§ PROMPT
All pictures are to be skipped; retype only the lines from the top of the entries through the line with "camera: 115 degrees right, 10 degrees up", both included.

*** Begin section ***

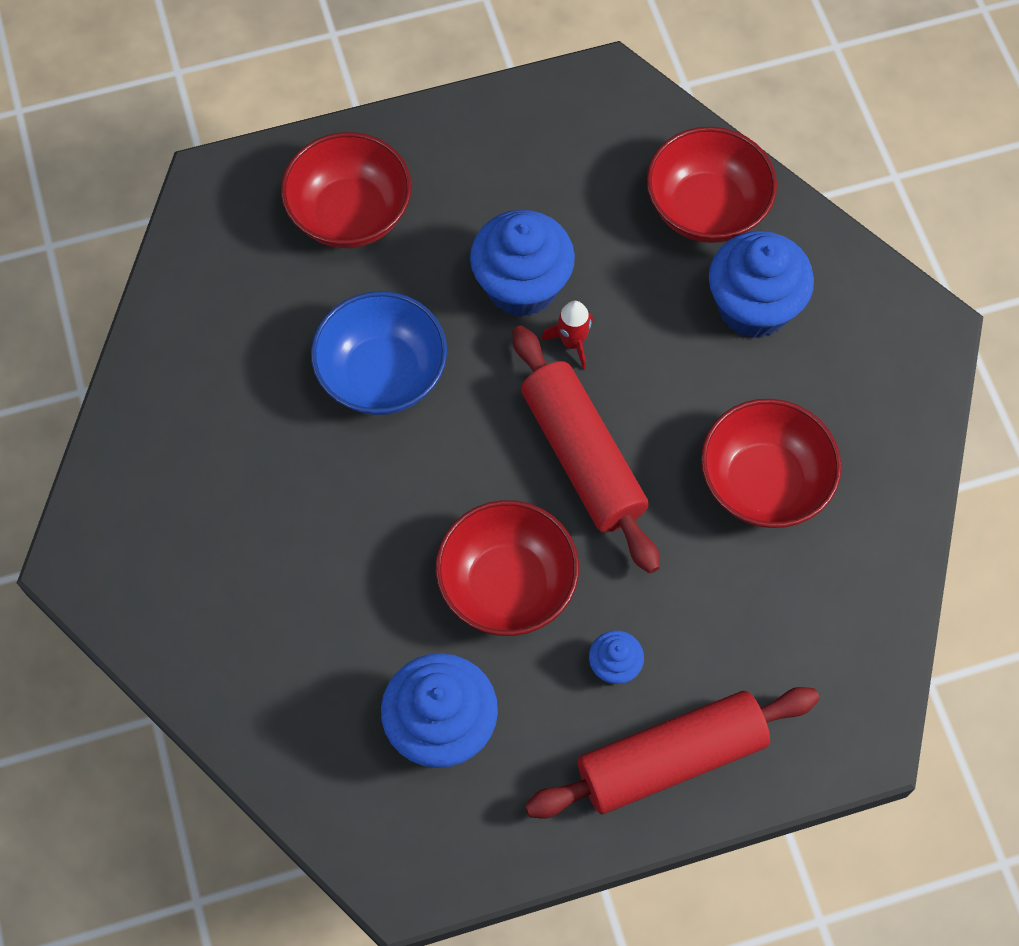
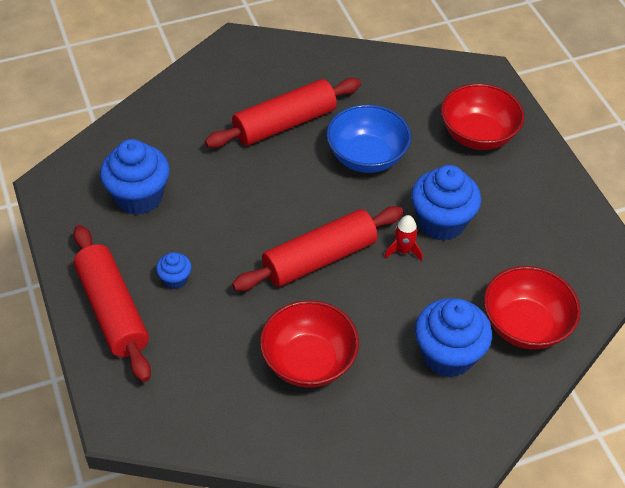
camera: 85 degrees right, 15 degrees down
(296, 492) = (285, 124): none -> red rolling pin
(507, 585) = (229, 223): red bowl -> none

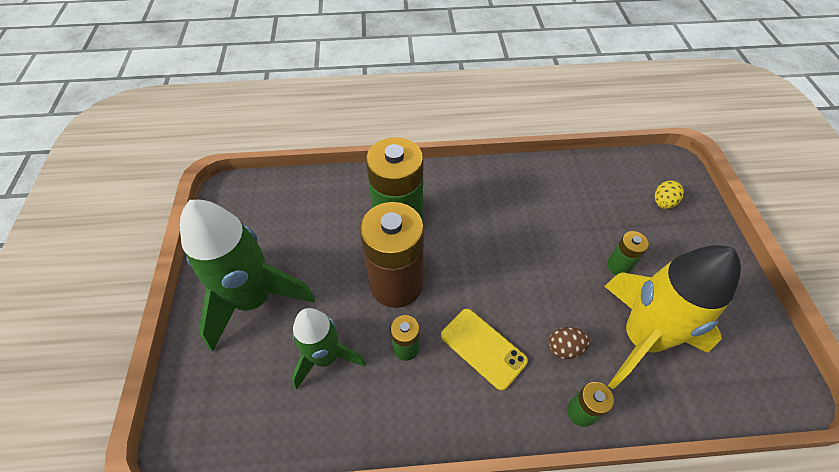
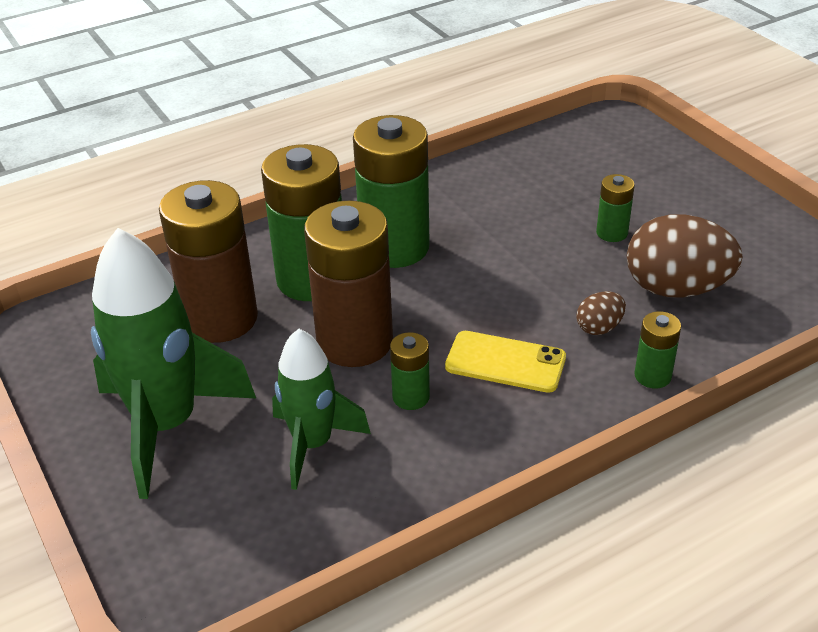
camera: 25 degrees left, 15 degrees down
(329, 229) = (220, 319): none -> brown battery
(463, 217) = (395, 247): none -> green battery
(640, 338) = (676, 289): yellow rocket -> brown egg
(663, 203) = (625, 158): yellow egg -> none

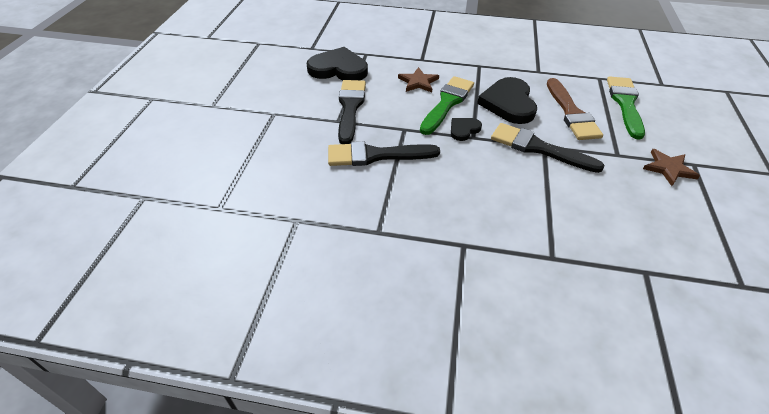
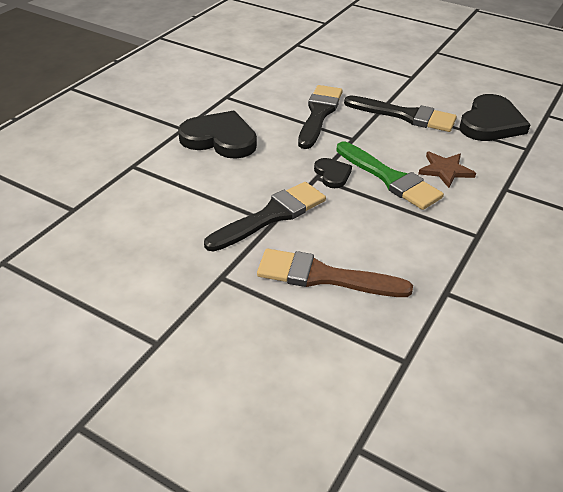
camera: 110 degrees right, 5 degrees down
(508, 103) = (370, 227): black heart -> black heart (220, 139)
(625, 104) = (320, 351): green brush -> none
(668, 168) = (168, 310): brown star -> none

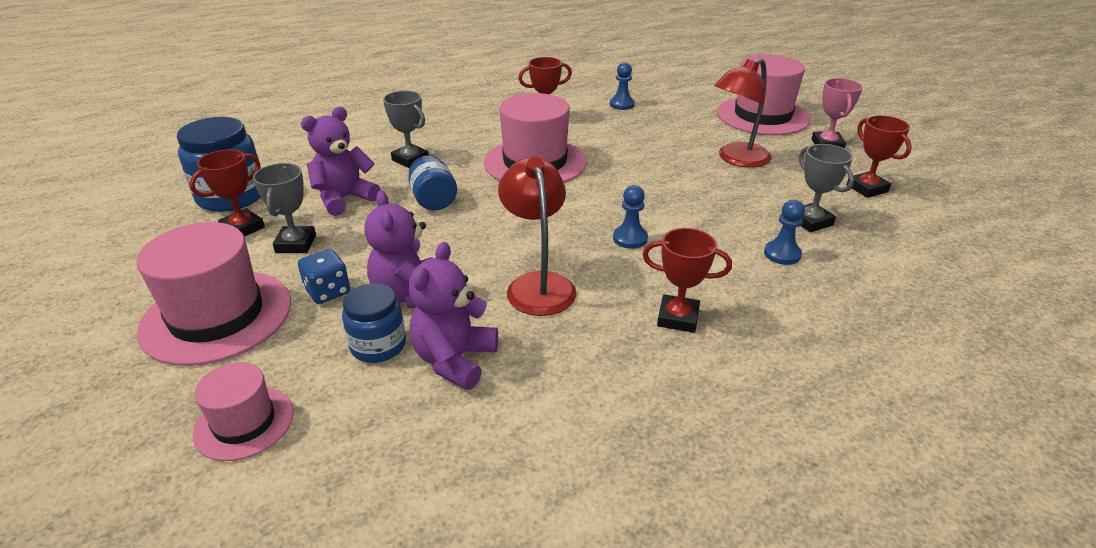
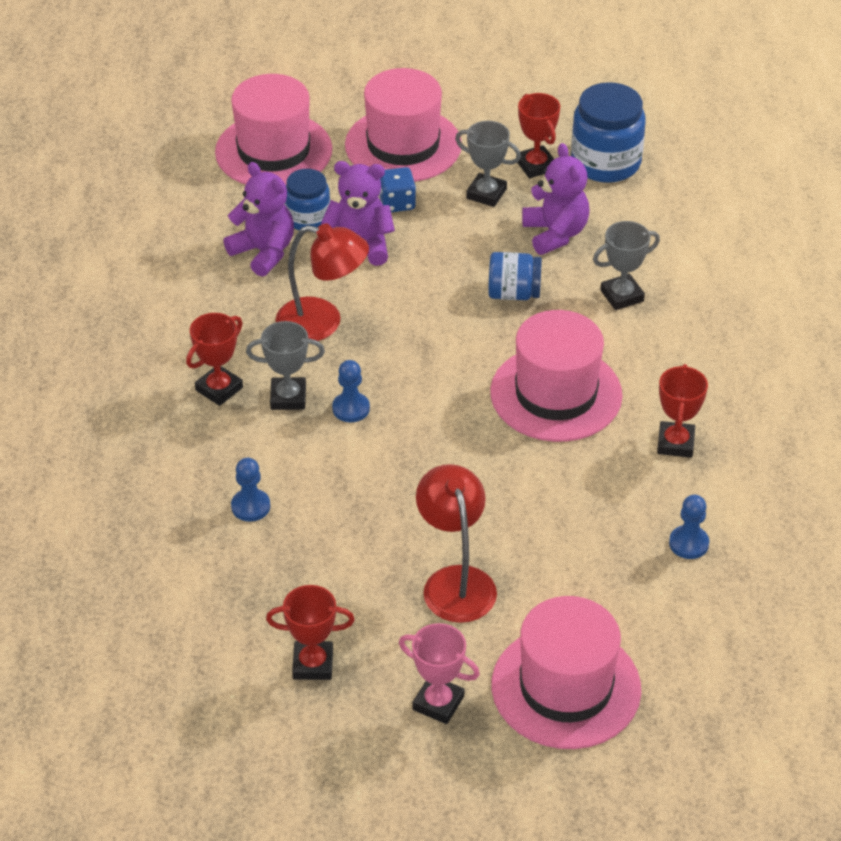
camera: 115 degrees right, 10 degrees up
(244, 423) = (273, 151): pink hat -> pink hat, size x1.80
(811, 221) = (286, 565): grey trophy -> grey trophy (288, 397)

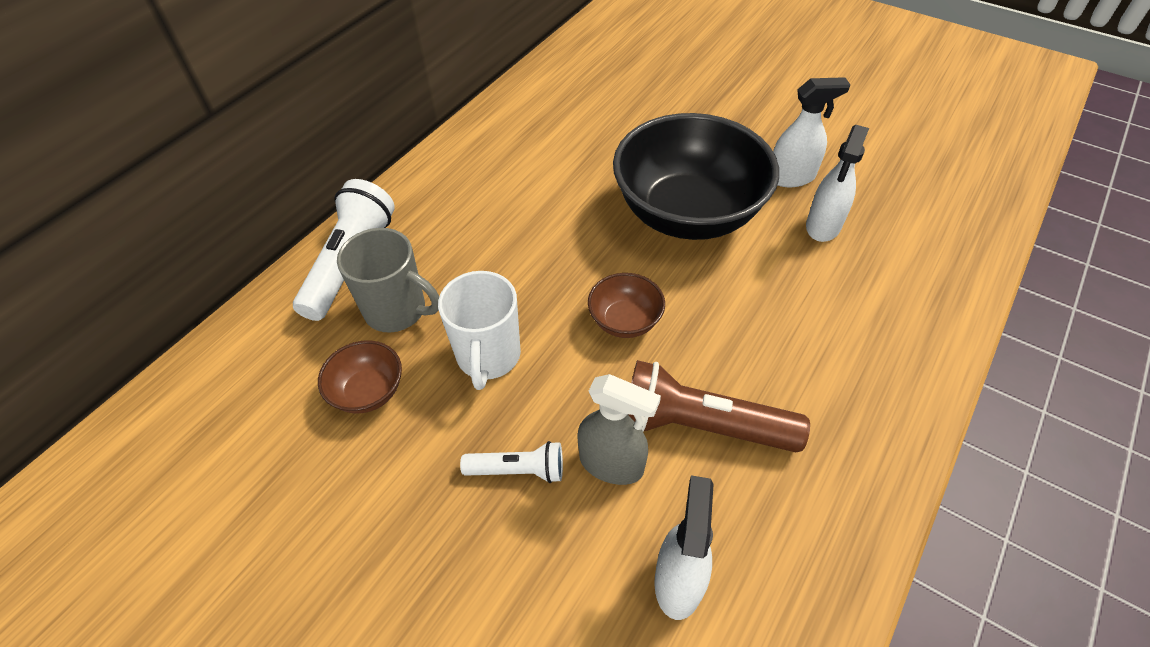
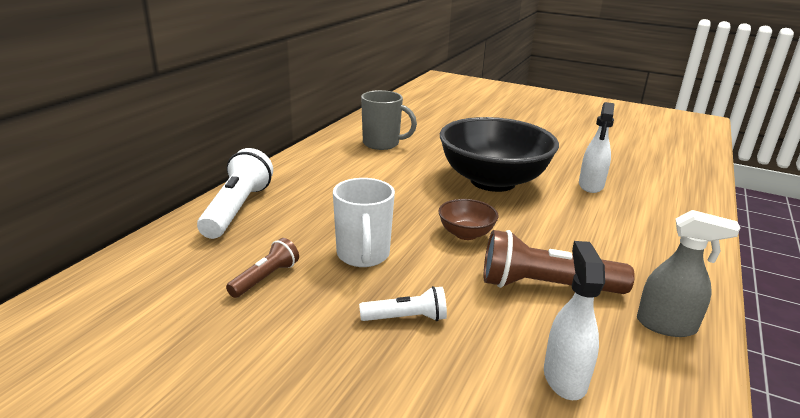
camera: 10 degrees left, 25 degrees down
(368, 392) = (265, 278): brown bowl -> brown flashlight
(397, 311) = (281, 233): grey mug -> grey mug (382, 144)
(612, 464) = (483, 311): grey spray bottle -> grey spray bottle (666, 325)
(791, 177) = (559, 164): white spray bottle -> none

*** End section ***

§ EXERCISE OUTPUT
camera: 85 degrees right, 15 degrees down
(296, 492) = (285, 124): none -> red rolling pin
(507, 585) = (229, 223): red bowl -> none

camera: 25 degrees left, 15 degrees down
(329, 229) = (220, 319): none -> brown battery
(463, 217) = (395, 247): none -> green battery
(640, 338) = (676, 289): yellow rocket -> brown egg
(663, 203) = (625, 158): yellow egg -> none

camera: 110 degrees right, 5 degrees down
(508, 103) = (370, 227): black heart -> black heart (220, 139)
(625, 104) = (320, 351): green brush -> none
(668, 168) = (168, 310): brown star -> none

camera: 115 degrees right, 10 degrees up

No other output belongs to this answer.